## Work instruction:
Copy only the lines from the one containing "(488, 273) = (595, 383): none -> red trophy" through the final line of the records below, exactly as written, with no pictures.
------------------------------------------------------------------------
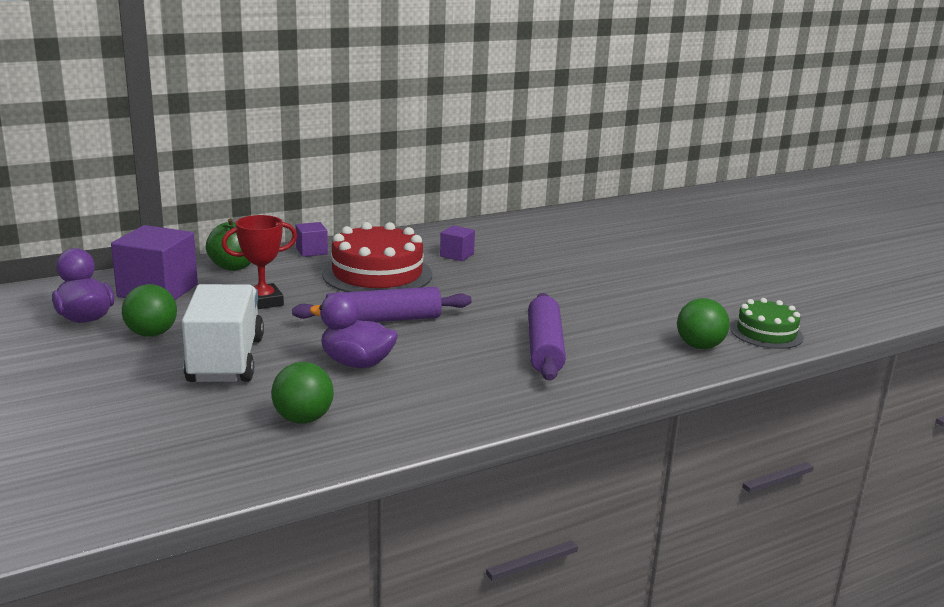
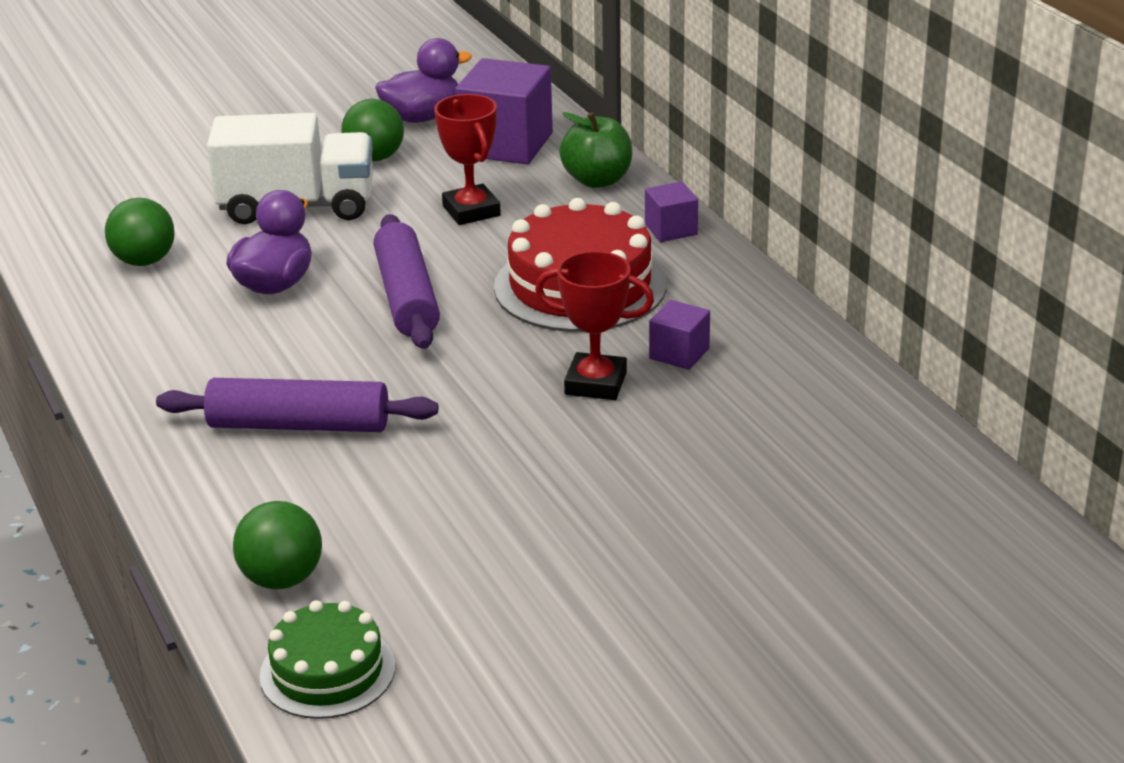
camera: 95 degrees right, 10 degrees up
(488, 273) = (595, 383): none -> red trophy

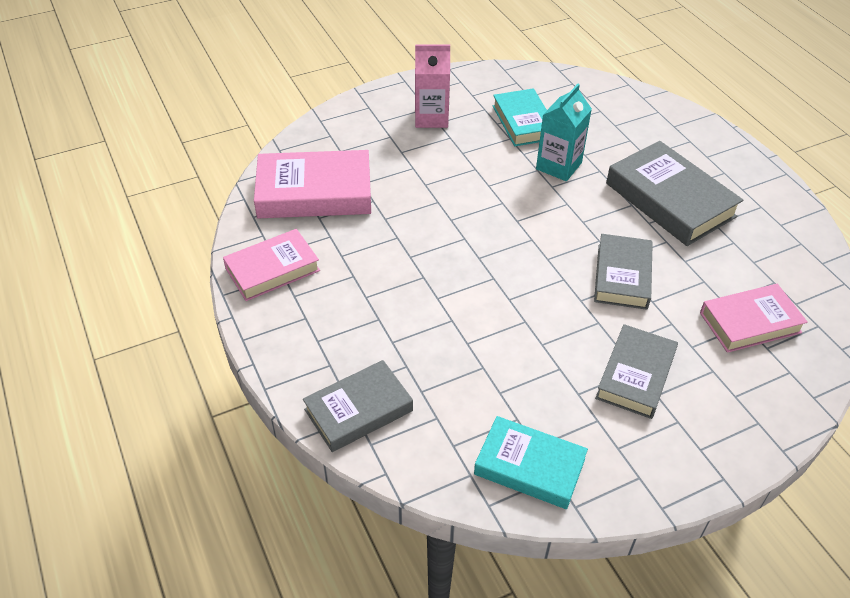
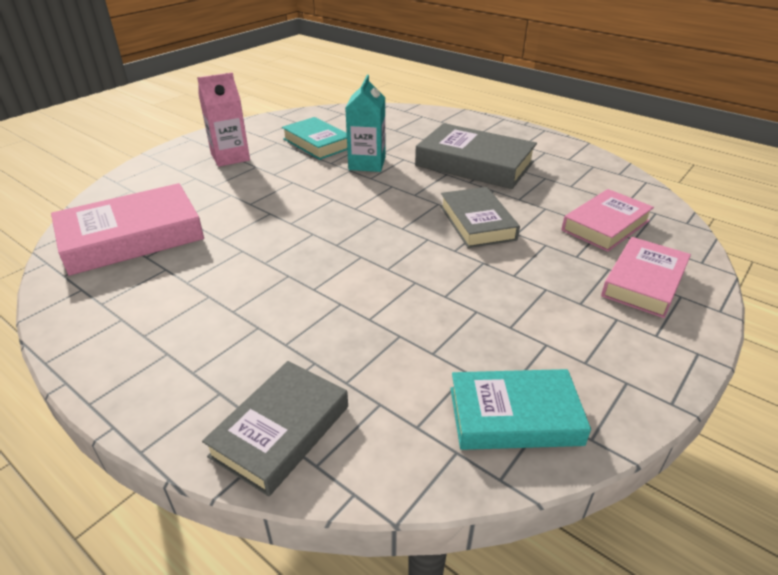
camera: 25 degrees left, 10 degrees down
(272, 269) = (105, 318): pink book -> pink book (643, 282)
(635, 375) = (549, 294): grey book -> none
------------------------------------------------------------------------
## The completed task:
(488, 273) = (595, 383): none -> red trophy

camera: 25 degrees left, 10 degrees down
(272, 269) = (105, 318): pink book -> pink book (643, 282)
(635, 375) = (549, 294): grey book -> none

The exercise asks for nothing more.